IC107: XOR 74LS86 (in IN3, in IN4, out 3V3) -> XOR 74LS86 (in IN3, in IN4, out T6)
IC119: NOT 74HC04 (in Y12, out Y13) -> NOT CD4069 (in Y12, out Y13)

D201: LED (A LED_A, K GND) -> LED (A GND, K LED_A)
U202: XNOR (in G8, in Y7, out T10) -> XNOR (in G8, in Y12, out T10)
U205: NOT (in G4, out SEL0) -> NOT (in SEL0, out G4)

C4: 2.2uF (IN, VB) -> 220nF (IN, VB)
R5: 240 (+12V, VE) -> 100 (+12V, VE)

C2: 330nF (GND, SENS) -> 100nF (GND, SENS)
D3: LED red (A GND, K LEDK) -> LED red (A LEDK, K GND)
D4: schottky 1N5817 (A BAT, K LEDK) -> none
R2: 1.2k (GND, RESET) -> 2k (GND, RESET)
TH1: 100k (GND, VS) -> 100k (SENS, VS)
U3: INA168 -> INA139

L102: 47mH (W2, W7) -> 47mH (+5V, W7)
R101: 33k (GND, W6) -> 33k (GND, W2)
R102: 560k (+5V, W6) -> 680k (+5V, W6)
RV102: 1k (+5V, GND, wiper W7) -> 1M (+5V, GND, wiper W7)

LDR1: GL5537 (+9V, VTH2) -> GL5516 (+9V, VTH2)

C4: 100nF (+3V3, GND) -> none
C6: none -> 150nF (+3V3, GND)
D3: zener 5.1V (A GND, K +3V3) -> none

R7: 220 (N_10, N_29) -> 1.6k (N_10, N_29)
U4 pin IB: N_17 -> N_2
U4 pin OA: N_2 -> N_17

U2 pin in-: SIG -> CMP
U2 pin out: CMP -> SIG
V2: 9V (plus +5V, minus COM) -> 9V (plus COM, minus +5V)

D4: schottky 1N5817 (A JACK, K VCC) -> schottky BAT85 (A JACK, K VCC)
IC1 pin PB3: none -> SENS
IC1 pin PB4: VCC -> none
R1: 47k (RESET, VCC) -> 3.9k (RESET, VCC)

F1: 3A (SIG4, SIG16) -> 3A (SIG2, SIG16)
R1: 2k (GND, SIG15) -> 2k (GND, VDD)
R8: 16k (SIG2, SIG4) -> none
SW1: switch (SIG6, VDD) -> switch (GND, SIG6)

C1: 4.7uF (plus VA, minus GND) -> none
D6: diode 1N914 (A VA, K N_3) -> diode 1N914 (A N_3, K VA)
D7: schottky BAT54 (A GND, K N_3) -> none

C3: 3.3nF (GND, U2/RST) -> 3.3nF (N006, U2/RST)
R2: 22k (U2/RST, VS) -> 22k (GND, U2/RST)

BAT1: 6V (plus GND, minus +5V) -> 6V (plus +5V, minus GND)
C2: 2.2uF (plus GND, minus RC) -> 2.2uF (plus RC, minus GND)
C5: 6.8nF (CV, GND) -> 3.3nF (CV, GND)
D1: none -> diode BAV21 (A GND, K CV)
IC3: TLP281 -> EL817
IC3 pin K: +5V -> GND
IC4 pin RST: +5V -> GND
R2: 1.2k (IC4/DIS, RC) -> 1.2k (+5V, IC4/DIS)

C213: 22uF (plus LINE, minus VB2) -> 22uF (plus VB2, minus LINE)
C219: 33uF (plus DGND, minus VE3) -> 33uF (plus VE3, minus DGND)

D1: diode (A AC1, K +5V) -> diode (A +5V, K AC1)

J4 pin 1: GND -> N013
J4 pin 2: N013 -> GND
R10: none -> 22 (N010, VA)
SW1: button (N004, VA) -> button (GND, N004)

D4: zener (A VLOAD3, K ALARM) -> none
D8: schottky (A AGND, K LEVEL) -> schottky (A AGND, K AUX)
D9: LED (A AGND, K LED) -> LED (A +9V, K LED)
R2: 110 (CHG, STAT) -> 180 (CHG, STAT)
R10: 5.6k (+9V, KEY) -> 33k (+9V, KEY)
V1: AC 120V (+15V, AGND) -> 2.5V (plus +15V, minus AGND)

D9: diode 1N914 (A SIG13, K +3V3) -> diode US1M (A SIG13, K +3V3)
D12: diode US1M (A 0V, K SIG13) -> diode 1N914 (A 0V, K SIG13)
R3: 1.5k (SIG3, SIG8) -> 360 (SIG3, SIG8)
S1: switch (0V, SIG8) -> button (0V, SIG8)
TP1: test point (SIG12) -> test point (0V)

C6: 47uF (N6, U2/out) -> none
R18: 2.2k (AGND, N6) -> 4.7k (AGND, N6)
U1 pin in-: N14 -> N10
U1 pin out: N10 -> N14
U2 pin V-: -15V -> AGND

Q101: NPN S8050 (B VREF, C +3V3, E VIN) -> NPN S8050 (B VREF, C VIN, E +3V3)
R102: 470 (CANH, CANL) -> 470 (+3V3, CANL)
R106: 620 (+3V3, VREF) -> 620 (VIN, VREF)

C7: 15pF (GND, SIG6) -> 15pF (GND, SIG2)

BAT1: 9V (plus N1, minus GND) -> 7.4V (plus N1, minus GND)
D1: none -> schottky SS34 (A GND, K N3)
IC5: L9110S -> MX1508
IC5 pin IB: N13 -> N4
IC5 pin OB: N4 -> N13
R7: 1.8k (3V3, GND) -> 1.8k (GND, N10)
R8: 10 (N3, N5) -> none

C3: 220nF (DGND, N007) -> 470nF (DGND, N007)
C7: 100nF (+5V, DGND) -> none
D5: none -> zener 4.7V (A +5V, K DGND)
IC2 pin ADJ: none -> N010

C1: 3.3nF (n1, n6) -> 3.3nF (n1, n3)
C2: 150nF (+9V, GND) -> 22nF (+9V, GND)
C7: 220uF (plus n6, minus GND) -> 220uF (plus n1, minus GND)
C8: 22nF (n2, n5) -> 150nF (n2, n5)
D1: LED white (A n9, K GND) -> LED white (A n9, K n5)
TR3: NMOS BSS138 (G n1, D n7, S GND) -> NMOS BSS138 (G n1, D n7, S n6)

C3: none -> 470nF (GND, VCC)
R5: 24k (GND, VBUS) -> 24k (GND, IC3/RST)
━━━━━━━━
= Problem requirements =
For the listing above, print only the lines starting at the line containing "R8: 16k (SIG2, SIG4) -> none" and ending at the line containing "C7: 220uF (plus", exactly, both included.

= Solution =
R8: 16k (SIG2, SIG4) -> none
SW1: switch (SIG6, VDD) -> switch (GND, SIG6)

C1: 4.7uF (plus VA, minus GND) -> none
D6: diode 1N914 (A VA, K N_3) -> diode 1N914 (A N_3, K VA)
D7: schottky BAT54 (A GND, K N_3) -> none

C3: 3.3nF (GND, U2/RST) -> 3.3nF (N006, U2/RST)
R2: 22k (U2/RST, VS) -> 22k (GND, U2/RST)

BAT1: 6V (plus GND, minus +5V) -> 6V (plus +5V, minus GND)
C2: 2.2uF (plus GND, minus RC) -> 2.2uF (plus RC, minus GND)
C5: 6.8nF (CV, GND) -> 3.3nF (CV, GND)
D1: none -> diode BAV21 (A GND, K CV)
IC3: TLP281 -> EL817
IC3 pin K: +5V -> GND
IC4 pin RST: +5V -> GND
R2: 1.2k (IC4/DIS, RC) -> 1.2k (+5V, IC4/DIS)

C213: 22uF (plus LINE, minus VB2) -> 22uF (plus VB2, minus LINE)
C219: 33uF (plus DGND, minus VE3) -> 33uF (plus VE3, minus DGND)

D1: diode (A AC1, K +5V) -> diode (A +5V, K AC1)

J4 pin 1: GND -> N013
J4 pin 2: N013 -> GND
R10: none -> 22 (N010, VA)
SW1: button (N004, VA) -> button (GND, N004)

D4: zener (A VLOAD3, K ALARM) -> none
D8: schottky (A AGND, K LEVEL) -> schottky (A AGND, K AUX)
D9: LED (A AGND, K LED) -> LED (A +9V, K LED)
R2: 110 (CHG, STAT) -> 180 (CHG, STAT)
R10: 5.6k (+9V, KEY) -> 33k (+9V, KEY)
V1: AC 120V (+15V, AGND) -> 2.5V (plus +15V, minus AGND)

D9: diode 1N914 (A SIG13, K +3V3) -> diode US1M (A SIG13, K +3V3)
D12: diode US1M (A 0V, K SIG13) -> diode 1N914 (A 0V, K SIG13)
R3: 1.5k (SIG3, SIG8) -> 360 (SIG3, SIG8)
S1: switch (0V, SIG8) -> button (0V, SIG8)
TP1: test point (SIG12) -> test point (0V)

C6: 47uF (N6, U2/out) -> none
R18: 2.2k (AGND, N6) -> 4.7k (AGND, N6)
U1 pin in-: N14 -> N10
U1 pin out: N10 -> N14
U2 pin V-: -15V -> AGND

Q101: NPN S8050 (B VREF, C +3V3, E VIN) -> NPN S8050 (B VREF, C VIN, E +3V3)
R102: 470 (CANH, CANL) -> 470 (+3V3, CANL)
R106: 620 (+3V3, VREF) -> 620 (VIN, VREF)

C7: 15pF (GND, SIG6) -> 15pF (GND, SIG2)

BAT1: 9V (plus N1, minus GND) -> 7.4V (plus N1, minus GND)
D1: none -> schottky SS34 (A GND, K N3)
IC5: L9110S -> MX1508
IC5 pin IB: N13 -> N4
IC5 pin OB: N4 -> N13
R7: 1.8k (3V3, GND) -> 1.8k (GND, N10)
R8: 10 (N3, N5) -> none

C3: 220nF (DGND, N007) -> 470nF (DGND, N007)
C7: 100nF (+5V, DGND) -> none
D5: none -> zener 4.7V (A +5V, K DGND)
IC2 pin ADJ: none -> N010

C1: 3.3nF (n1, n6) -> 3.3nF (n1, n3)
C2: 150nF (+9V, GND) -> 22nF (+9V, GND)
C7: 220uF (plus n6, minus GND) -> 220uF (plus n1, minus GND)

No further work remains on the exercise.